**DATA BLOCK**

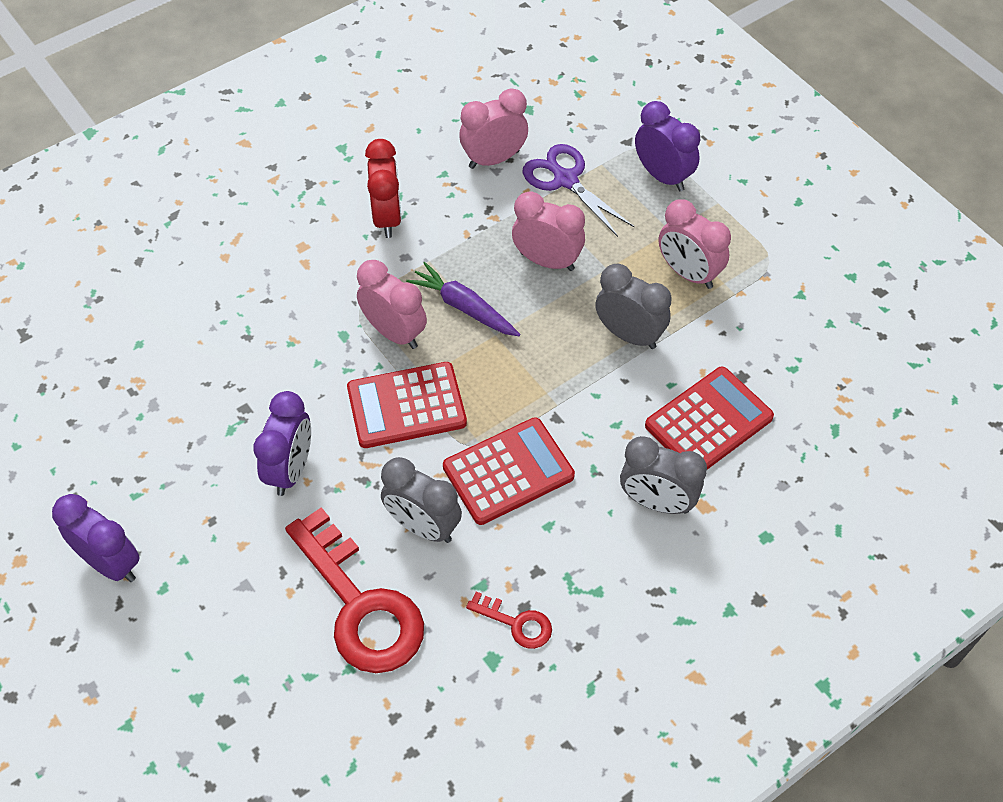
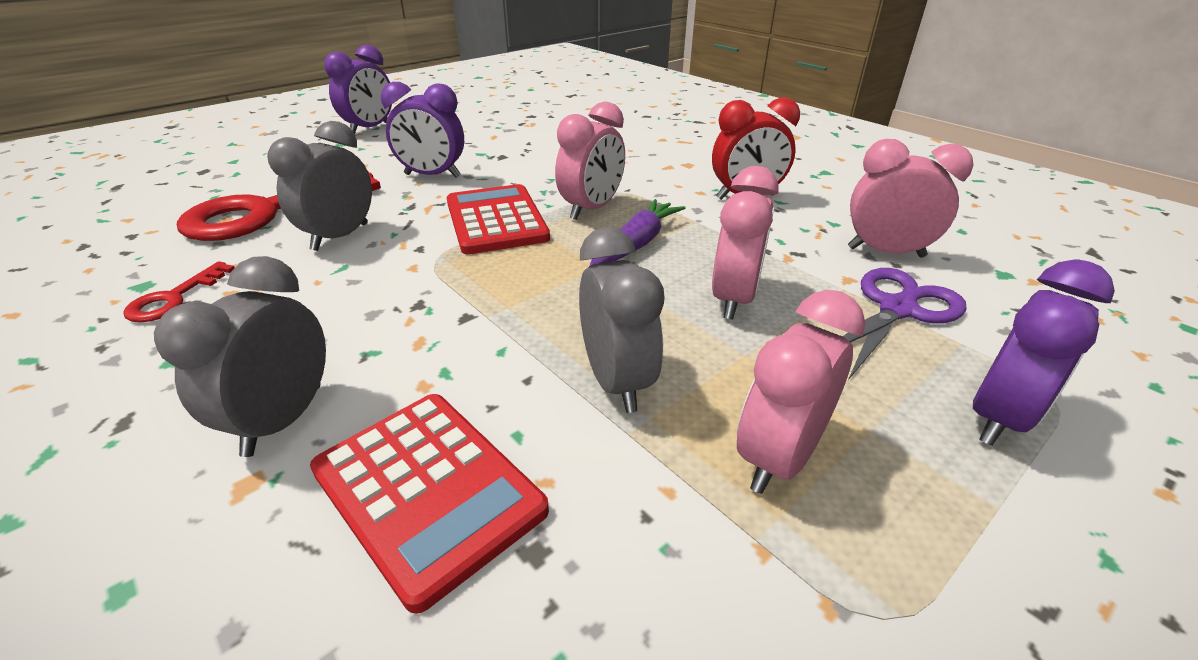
camera: 85 degrees right, 20 degrees down
(494, 159) = (885, 252): pink clock -> pink clock turned 45 degrees counterclockwise
(508, 472) = (391, 284): red calculator -> none
(629, 335) = (616, 381): grey clock -> grey clock turned 45 degrees counterclockwise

**ASSIGNED TASK**
Without including any images, output the data exactly as given.

**OUTPUT BELOW**
camera: 85 degrees right, 20 degrees down
(494, 159) = (885, 252): pink clock -> pink clock turned 45 degrees counterclockwise
(508, 472) = (391, 284): red calculator -> none
(629, 335) = (616, 381): grey clock -> grey clock turned 45 degrees counterclockwise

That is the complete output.